START
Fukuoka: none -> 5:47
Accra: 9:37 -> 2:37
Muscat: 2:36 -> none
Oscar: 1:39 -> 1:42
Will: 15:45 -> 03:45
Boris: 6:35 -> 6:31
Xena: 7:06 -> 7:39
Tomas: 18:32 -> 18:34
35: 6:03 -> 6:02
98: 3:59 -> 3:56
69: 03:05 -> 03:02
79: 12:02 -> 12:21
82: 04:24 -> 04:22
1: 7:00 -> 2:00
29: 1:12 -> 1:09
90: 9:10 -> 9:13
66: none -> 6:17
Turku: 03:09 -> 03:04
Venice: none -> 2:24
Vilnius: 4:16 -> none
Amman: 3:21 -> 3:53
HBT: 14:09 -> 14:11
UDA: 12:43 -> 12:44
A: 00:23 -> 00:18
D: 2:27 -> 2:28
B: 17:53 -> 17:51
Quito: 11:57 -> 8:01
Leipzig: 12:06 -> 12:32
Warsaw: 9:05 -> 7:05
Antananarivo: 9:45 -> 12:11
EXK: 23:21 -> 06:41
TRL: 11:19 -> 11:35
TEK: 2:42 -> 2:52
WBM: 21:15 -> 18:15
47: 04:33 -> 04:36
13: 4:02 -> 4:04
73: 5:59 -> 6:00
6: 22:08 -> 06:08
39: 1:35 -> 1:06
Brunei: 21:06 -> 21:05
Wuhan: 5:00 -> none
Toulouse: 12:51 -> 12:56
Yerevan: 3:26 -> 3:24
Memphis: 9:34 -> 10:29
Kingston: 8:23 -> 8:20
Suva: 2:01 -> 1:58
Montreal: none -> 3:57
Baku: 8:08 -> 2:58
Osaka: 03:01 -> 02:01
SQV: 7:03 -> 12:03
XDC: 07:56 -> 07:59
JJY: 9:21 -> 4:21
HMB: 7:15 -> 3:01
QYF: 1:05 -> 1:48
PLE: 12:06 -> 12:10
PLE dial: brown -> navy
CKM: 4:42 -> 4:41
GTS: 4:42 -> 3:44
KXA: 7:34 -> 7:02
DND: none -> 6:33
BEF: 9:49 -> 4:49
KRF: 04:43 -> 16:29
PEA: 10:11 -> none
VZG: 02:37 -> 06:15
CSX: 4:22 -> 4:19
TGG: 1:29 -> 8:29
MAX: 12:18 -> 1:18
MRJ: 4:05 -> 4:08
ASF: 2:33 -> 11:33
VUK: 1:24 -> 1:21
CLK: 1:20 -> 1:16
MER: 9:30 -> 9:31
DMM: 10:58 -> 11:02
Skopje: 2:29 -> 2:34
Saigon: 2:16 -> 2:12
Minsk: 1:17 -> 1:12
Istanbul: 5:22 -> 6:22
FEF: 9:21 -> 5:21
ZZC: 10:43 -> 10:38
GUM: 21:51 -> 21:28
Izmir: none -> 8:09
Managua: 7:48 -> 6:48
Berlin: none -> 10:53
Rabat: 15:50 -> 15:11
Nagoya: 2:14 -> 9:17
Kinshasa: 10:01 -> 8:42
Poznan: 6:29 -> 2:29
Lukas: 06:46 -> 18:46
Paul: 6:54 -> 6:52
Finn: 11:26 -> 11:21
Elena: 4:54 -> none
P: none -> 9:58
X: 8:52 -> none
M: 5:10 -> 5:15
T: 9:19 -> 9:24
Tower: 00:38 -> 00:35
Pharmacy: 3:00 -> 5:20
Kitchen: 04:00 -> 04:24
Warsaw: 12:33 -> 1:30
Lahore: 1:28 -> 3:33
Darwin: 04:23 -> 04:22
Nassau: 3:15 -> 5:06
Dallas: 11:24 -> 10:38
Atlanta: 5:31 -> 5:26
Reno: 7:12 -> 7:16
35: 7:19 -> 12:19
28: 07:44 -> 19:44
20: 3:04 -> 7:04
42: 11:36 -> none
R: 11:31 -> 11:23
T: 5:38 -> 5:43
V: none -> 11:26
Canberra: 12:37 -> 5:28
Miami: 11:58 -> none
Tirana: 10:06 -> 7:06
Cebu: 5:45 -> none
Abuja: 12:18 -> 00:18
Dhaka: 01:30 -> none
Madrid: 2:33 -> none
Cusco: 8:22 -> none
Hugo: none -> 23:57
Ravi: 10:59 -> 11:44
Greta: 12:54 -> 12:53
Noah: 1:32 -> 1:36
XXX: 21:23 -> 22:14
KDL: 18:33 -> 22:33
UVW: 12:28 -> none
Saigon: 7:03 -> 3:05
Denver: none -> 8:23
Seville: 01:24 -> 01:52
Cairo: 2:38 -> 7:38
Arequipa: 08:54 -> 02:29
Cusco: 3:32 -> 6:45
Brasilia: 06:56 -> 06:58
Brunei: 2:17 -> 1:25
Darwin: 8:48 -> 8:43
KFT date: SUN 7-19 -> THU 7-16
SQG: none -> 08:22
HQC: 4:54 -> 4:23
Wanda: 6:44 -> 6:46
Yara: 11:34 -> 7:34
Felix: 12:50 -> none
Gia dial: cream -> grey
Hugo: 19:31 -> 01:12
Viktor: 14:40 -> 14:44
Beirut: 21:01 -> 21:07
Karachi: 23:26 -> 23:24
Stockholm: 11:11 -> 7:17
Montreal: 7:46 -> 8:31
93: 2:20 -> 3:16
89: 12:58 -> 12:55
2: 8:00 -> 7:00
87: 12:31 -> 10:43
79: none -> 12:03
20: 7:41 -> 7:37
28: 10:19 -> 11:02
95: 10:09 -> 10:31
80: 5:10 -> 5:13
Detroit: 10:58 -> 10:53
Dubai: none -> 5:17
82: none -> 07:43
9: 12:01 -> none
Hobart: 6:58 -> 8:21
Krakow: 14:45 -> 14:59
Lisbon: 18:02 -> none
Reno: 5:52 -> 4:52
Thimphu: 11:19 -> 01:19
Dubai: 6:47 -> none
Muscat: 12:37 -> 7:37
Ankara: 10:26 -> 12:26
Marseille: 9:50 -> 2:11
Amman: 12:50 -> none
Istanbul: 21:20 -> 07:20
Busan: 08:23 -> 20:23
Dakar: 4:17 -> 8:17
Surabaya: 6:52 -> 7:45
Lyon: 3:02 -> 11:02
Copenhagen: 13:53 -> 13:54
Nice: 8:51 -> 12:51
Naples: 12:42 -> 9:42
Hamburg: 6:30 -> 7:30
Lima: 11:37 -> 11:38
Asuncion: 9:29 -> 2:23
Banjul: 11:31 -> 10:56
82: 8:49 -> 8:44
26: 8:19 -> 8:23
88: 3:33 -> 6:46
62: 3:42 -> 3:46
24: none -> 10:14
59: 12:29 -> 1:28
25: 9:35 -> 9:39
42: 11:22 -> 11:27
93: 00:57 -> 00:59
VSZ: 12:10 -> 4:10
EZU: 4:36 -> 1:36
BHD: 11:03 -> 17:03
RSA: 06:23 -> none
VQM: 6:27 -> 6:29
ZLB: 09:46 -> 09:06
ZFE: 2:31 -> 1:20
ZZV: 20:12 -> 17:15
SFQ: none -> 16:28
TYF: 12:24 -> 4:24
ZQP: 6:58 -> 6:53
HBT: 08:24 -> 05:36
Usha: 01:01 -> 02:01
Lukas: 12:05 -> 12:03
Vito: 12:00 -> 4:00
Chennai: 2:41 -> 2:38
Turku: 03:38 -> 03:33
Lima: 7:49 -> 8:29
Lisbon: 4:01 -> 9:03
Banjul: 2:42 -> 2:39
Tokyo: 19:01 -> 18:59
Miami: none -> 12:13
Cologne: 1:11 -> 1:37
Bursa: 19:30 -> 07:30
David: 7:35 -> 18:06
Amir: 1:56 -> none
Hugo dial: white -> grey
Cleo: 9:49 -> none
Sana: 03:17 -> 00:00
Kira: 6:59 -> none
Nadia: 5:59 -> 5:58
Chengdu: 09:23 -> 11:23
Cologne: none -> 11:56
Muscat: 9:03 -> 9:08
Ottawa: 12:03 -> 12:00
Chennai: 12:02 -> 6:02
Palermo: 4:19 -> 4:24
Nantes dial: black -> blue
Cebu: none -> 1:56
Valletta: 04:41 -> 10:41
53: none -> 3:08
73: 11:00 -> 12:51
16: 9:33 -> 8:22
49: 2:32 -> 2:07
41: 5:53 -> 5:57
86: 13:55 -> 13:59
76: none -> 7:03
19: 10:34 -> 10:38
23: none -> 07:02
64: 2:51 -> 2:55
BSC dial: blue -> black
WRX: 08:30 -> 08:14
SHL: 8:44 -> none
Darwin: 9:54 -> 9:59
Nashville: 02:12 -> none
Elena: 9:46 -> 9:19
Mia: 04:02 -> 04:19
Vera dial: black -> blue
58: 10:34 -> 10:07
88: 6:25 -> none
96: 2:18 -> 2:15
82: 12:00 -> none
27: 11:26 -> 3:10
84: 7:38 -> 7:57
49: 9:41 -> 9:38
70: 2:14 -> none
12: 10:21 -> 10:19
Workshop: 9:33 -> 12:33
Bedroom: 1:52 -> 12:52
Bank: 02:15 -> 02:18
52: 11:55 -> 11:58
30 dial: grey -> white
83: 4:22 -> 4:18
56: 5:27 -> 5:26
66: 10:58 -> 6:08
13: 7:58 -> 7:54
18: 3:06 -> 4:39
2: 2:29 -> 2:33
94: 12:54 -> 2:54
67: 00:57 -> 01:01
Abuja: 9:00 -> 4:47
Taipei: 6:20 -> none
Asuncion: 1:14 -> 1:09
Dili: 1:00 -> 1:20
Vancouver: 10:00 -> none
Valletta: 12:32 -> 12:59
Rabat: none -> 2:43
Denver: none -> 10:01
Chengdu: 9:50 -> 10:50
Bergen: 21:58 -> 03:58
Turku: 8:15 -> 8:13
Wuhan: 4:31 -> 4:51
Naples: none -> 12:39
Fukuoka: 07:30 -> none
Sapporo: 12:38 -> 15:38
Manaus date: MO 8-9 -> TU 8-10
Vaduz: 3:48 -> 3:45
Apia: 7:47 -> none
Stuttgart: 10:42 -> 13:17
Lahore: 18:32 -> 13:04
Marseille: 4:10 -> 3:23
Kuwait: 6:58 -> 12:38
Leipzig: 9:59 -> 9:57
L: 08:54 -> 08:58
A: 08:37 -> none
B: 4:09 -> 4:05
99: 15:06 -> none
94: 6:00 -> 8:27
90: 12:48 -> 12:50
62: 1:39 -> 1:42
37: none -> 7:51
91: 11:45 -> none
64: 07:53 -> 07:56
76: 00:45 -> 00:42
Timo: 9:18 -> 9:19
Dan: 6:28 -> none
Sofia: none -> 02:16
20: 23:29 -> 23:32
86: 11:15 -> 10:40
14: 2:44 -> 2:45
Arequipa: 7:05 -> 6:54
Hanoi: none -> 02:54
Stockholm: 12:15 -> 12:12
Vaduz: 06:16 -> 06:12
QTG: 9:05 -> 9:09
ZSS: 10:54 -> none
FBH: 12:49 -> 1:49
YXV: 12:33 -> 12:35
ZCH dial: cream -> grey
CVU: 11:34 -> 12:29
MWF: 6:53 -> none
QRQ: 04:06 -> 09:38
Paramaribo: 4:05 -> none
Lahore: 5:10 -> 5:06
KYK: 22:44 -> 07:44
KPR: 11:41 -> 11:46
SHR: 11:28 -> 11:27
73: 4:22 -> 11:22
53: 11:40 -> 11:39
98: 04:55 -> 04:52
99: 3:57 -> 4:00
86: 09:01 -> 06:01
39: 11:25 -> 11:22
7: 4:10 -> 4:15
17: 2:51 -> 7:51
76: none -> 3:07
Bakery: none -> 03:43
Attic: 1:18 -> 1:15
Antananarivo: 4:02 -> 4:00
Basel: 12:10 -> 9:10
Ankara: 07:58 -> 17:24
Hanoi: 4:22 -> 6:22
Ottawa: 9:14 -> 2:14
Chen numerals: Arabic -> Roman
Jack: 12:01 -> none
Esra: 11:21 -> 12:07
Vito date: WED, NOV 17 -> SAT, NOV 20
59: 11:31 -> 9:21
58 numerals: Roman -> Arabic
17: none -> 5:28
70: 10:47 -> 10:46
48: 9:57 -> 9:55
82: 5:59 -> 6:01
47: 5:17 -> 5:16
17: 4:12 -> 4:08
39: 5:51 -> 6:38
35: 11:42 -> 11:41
END
What you will do –
Please output everything from the first row down to and including the one containing "T: 5:38 -> 5:43" as a Markdown table with the columns No. and Entry, leaving out blank lines.

Completed exercise –
| No. | Entry |
|---|---|
| 1 | Fukuoka: none -> 5:47 |
| 2 | Accra: 9:37 -> 2:37 |
| 3 | Muscat: 2:36 -> none |
| 4 | Oscar: 1:39 -> 1:42 |
| 5 | Will: 15:45 -> 03:45 |
| 6 | Boris: 6:35 -> 6:31 |
| 7 | Xena: 7:06 -> 7:39 |
| 8 | Tomas: 18:32 -> 18:34 |
| 9 | 35: 6:03 -> 6:02 |
| 10 | 98: 3:59 -> 3:56 |
| 11 | 69: 03:05 -> 03:02 |
| 12 | 79: 12:02 -> 12:21 |
| 13 | 82: 04:24 -> 04:22 |
| 14 | 1: 7:00 -> 2:00 |
| 15 | 29: 1:12 -> 1:09 |
| 16 | 90: 9:10 -> 9:13 |
| 17 | 66: none -> 6:17 |
| 18 | Turku: 03:09 -> 03:04 |
| 19 | Venice: none -> 2:24 |
| 20 | Vilnius: 4:16 -> none |
| 21 | Amman: 3:21 -> 3:53 |
| 22 | HBT: 14:09 -> 14:11 |
| 23 | UDA: 12:43 -> 12:44 |
| 24 | A: 00:23 -> 00:18 |
| 25 | D: 2:27 -> 2:28 |
| 26 | B: 17:53 -> 17:51 |
| 27 | Quito: 11:57 -> 8:01 |
| 28 | Leipzig: 12:06 -> 12:32 |
| 29 | Warsaw: 9:05 -> 7:05 |
| 30 | Antananarivo: 9:45 -> 12:11 |
| 31 | EXK: 23:21 -> 06:41 |
| 32 | TRL: 11:19 -> 11:35 |
| 33 | TEK: 2:42 -> 2:52 |
| 34 | WBM: 21:15 -> 18:15 |
| 35 | 47: 04:33 -> 04:36 |
| 36 | 13: 4:02 -> 4:04 |
| 37 | 73: 5:59 -> 6:00 |
| 38 | 6: 22:08 -> 06:08 |
| 39 | 39: 1:35 -> 1:06 |
| 40 | Brunei: 21:06 -> 21:05 |
| 41 | Wuhan: 5:00 -> none |
| 42 | Toulouse: 12:51 -> 12:56 |
| 43 | Yerevan: 3:26 -> 3:24 |
| 44 | Memphis: 9:34 -> 10:29 |
| 45 | Kingston: 8:23 -> 8:20 |
| 46 | Suva: 2:01 -> 1:58 |
| 47 | Montreal: none -> 3:57 |
| 48 | Baku: 8:08 -> 2:58 |
| 49 | Osaka: 03:01 -> 02:01 |
| 50 | SQV: 7:03 -> 12:03 |
| 51 | XDC: 07:56 -> 07:59 |
| 52 | JJY: 9:21 -> 4:21 |
| 53 | HMB: 7:15 -> 3:01 |
| 54 | QYF: 1:05 -> 1:48 |
| 55 | PLE: 12:06 -> 12:10 |
| 56 | PLE dial: brown -> navy |
| 57 | CKM: 4:42 -> 4:41 |
| 58 | GTS: 4:42 -> 3:44 |
| 59 | KXA: 7:34 -> 7:02 |
| 60 | DND: none -> 6:33 |
| 61 | BEF: 9:49 -> 4:49 |
| 62 | KRF: 04:43 -> 16:29 |
| 63 | PEA: 10:11 -> none |
| 64 | VZG: 02:37 -> 06:15 |
| 65 | CSX: 4:22 -> 4:19 |
| 66 | TGG: 1:29 -> 8:29 |
| 67 | MAX: 12:18 -> 1:18 |
| 68 | MRJ: 4:05 -> 4:08 |
| 69 | ASF: 2:33 -> 11:33 |
| 70 | VUK: 1:24 -> 1:21 |
| 71 | CLK: 1:20 -> 1:16 |
| 72 | MER: 9:30 -> 9:31 |
| 73 | DMM: 10:58 -> 11:02 |
| 74 | Skopje: 2:29 -> 2:34 |
| 75 | Saigon: 2:16 -> 2:12 |
| 76 | Minsk: 1:17 -> 1:12 |
| 77 | Istanbul: 5:22 -> 6:22 |
| 78 | FEF: 9:21 -> 5:21 |
| 79 | ZZC: 10:43 -> 10:38 |
| 80 | GUM: 21:51 -> 21:28 |
| 81 | Izmir: none -> 8:09 |
| 82 | Managua: 7:48 -> 6:48 |
| 83 | Berlin: none -> 10:53 |
| 84 | Rabat: 15:50 -> 15:11 |
| 85 | Nagoya: 2:14 -> 9:17 |
| 86 | Kinshasa: 10:01 -> 8:42 |
| 87 | Poznan: 6:29 -> 2:29 |
| 88 | Lukas: 06:46 -> 18:46 |
| 89 | Paul: 6:54 -> 6:52 |
| 90 | Finn: 11:26 -> 11:21 |
| 91 | Elena: 4:54 -> none |
| 92 | P: none -> 9:58 |
| 93 | X: 8:52 -> none |
| 94 | M: 5:10 -> 5:15 |
| 95 | T: 9:19 -> 9:24 |
| 96 | Tower: 00:38 -> 00:35 |
| 97 | Pharmacy: 3:00 -> 5:20 |
| 98 | Kitchen: 04:00 -> 04:24 |
| 99 | Warsaw: 12:33 -> 1:30 |
| 100 | Lahore: 1:28 -> 3:33 |
| 101 | Darwin: 04:23 -> 04:22 |
| 102 | Nassau: 3:15 -> 5:06 |
| 103 | Dallas: 11:24 -> 10:38 |
| 104 | Atlanta: 5:31 -> 5:26 |
| 105 | Reno: 7:12 -> 7:16 |
| 106 | 35: 7:19 -> 12:19 |
| 107 | 28: 07:44 -> 19:44 |
| 108 | 20: 3:04 -> 7:04 |
| 109 | 42: 11:36 -> none |
| 110 | R: 11:31 -> 11:23 |
| 111 | T: 5:38 -> 5:43 |